▸ Work item:
Transcribe the following entries word for word. End with the line where "green arrow at (494, 214): rotated" appears.

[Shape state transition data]
____________

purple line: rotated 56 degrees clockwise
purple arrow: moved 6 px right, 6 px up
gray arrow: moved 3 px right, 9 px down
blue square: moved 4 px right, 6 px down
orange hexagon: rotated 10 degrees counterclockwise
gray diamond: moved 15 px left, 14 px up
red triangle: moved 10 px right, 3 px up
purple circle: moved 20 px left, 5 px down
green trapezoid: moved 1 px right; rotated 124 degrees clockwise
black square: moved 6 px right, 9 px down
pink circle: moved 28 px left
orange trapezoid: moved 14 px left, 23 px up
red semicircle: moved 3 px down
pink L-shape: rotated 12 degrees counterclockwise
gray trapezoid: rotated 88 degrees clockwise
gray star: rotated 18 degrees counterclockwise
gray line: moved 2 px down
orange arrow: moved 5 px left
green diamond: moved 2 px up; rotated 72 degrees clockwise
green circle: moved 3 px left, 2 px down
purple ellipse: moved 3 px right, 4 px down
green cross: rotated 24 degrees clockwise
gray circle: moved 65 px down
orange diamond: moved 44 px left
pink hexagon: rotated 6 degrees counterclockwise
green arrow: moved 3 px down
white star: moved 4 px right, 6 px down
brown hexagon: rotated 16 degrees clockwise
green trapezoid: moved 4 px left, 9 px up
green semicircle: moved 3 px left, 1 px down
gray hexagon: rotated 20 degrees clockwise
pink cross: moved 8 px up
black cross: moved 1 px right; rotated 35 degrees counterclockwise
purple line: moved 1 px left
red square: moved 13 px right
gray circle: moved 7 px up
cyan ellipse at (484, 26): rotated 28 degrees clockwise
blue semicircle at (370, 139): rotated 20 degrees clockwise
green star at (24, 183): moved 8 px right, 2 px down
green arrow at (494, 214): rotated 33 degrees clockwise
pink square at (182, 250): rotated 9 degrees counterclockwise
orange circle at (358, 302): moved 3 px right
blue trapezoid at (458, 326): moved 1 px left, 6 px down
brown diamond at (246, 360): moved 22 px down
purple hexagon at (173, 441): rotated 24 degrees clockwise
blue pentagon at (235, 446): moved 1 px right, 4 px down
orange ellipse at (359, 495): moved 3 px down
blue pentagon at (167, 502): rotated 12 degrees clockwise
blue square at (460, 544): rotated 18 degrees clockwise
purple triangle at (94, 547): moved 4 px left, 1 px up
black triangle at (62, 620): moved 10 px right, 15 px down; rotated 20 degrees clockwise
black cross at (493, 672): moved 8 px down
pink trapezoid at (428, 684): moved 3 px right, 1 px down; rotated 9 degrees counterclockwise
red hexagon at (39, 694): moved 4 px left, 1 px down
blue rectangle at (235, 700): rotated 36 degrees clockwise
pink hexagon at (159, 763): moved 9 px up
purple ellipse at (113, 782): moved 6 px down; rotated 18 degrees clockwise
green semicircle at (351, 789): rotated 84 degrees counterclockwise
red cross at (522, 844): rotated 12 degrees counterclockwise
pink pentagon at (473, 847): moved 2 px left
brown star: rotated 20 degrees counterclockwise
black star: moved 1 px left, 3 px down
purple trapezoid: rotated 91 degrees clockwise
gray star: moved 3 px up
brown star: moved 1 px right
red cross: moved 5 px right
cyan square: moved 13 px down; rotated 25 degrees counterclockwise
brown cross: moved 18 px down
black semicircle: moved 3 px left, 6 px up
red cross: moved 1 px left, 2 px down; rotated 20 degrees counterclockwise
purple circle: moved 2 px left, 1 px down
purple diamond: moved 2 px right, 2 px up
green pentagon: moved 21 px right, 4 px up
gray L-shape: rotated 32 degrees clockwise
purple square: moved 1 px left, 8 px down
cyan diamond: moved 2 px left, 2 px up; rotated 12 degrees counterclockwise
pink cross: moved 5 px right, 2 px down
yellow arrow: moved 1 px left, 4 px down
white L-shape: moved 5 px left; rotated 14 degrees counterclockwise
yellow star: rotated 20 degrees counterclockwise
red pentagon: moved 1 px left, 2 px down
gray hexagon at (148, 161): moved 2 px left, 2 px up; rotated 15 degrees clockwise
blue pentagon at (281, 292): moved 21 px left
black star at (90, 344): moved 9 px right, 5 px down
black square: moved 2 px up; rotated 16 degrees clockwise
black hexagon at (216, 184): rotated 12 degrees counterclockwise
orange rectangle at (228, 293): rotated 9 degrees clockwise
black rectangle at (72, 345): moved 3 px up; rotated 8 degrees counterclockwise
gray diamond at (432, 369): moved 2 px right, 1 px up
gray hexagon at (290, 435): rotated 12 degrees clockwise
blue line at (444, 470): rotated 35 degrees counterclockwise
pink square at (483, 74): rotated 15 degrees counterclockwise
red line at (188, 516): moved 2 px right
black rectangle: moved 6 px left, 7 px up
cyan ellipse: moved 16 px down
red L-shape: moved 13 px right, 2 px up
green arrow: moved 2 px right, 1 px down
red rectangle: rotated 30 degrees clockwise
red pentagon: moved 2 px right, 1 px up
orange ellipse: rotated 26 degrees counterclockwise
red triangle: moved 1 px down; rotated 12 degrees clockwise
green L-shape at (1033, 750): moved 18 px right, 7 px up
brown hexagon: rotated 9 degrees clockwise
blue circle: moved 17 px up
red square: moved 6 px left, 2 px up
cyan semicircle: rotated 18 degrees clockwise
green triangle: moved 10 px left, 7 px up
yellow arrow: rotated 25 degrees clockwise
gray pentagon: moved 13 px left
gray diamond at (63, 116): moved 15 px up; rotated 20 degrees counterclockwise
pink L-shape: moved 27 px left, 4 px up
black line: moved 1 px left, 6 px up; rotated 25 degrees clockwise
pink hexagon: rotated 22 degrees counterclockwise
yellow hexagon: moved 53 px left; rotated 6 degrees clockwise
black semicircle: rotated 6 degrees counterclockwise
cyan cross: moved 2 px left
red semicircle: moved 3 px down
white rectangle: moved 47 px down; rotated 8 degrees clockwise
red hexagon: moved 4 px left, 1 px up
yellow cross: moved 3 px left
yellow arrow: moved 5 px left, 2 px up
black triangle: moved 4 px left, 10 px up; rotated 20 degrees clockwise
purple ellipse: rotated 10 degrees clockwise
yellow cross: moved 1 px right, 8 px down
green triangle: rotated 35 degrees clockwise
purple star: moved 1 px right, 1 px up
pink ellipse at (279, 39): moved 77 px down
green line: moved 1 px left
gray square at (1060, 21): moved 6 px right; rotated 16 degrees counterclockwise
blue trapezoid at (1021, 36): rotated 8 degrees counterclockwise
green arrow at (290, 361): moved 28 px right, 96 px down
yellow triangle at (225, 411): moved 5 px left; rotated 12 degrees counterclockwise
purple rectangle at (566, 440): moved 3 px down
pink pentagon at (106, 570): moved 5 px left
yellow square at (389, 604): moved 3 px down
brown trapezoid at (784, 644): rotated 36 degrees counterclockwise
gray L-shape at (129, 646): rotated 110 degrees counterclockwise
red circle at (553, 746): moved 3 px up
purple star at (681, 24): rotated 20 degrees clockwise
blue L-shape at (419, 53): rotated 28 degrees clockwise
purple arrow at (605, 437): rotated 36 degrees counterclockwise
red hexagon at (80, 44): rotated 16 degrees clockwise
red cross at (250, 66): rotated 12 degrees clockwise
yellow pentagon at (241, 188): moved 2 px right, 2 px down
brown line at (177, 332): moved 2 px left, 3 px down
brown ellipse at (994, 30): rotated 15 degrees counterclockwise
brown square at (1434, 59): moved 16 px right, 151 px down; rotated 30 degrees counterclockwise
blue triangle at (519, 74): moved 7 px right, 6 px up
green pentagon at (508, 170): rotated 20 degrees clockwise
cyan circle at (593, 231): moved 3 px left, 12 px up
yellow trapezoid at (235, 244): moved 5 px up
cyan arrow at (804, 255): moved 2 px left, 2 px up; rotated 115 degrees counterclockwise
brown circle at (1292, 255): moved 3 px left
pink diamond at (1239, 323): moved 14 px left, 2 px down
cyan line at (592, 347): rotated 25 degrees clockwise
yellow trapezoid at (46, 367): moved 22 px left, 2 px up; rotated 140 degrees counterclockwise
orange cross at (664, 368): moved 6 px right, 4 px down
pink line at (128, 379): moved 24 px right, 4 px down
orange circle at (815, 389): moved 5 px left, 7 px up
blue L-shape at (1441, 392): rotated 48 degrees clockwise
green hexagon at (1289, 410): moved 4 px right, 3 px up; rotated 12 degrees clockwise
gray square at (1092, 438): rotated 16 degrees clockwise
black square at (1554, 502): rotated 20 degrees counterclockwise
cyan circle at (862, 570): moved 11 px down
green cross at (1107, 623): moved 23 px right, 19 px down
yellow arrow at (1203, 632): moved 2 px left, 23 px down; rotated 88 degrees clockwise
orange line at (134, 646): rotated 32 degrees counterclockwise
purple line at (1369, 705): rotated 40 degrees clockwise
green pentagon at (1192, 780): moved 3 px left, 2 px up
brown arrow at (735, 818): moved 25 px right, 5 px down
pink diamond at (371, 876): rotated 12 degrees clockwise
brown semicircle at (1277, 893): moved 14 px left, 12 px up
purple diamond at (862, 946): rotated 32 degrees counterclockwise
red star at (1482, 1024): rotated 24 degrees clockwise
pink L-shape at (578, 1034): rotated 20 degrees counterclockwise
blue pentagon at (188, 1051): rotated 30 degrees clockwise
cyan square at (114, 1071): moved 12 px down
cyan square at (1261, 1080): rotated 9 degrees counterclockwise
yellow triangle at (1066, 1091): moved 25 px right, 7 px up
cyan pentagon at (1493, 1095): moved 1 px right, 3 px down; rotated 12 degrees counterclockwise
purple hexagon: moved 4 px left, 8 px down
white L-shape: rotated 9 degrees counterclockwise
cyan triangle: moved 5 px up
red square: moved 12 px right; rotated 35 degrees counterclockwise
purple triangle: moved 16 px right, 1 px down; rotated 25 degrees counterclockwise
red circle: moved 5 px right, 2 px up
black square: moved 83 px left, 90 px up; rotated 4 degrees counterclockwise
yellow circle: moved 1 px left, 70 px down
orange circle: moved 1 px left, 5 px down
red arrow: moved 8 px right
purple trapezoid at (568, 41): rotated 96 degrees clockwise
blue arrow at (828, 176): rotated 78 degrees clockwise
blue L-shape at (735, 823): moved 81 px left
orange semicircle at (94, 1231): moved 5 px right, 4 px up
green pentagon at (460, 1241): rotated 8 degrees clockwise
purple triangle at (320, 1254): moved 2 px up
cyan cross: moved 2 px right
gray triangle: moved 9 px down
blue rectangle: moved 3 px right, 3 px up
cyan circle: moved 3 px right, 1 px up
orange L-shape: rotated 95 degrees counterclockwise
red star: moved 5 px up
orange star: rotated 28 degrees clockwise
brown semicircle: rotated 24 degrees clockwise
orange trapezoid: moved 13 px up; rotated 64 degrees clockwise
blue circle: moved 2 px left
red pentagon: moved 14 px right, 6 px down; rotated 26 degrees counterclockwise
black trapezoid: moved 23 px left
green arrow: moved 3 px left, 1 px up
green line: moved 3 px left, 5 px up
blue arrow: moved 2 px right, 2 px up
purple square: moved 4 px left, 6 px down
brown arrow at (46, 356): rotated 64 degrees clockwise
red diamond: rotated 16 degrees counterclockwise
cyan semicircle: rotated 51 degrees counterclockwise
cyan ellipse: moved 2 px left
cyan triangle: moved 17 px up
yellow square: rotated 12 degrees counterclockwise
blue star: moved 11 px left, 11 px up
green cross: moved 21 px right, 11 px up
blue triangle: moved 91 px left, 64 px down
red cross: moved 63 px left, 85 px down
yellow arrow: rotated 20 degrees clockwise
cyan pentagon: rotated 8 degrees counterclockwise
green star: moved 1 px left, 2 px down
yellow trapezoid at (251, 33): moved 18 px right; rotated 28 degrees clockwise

____________

▸ Expected output:
purple line: rotated 56 degrees clockwise
purple arrow: moved 6 px right, 6 px up
gray arrow: moved 3 px right, 9 px down
blue square: moved 4 px right, 6 px down
orange hexagon: rotated 10 degrees counterclockwise
gray diamond: moved 15 px left, 14 px up
red triangle: moved 10 px right, 3 px up
purple circle: moved 20 px left, 5 px down
green trapezoid: moved 1 px right; rotated 124 degrees clockwise
black square: moved 6 px right, 9 px down
pink circle: moved 28 px left
orange trapezoid: moved 14 px left, 23 px up
red semicircle: moved 3 px down
pink L-shape: rotated 12 degrees counterclockwise
gray trapezoid: rotated 88 degrees clockwise
gray star: rotated 18 degrees counterclockwise
gray line: moved 2 px down
orange arrow: moved 5 px left
green diamond: moved 2 px up; rotated 72 degrees clockwise
green circle: moved 3 px left, 2 px down
purple ellipse: moved 3 px right, 4 px down
green cross: rotated 24 degrees clockwise
gray circle: moved 65 px down
orange diamond: moved 44 px left
pink hexagon: rotated 6 degrees counterclockwise
green arrow: moved 3 px down
white star: moved 4 px right, 6 px down
brown hexagon: rotated 16 degrees clockwise
green trapezoid: moved 4 px left, 9 px up
green semicircle: moved 3 px left, 1 px down
gray hexagon: rotated 20 degrees clockwise
pink cross: moved 8 px up
black cross: moved 1 px right; rotated 35 degrees counterclockwise
purple line: moved 1 px left
red square: moved 13 px right
gray circle: moved 7 px up
cyan ellipse at (484, 26): rotated 28 degrees clockwise
blue semicircle at (370, 139): rotated 20 degrees clockwise
green star at (24, 183): moved 8 px right, 2 px down
green arrow at (494, 214): rotated 33 degrees clockwise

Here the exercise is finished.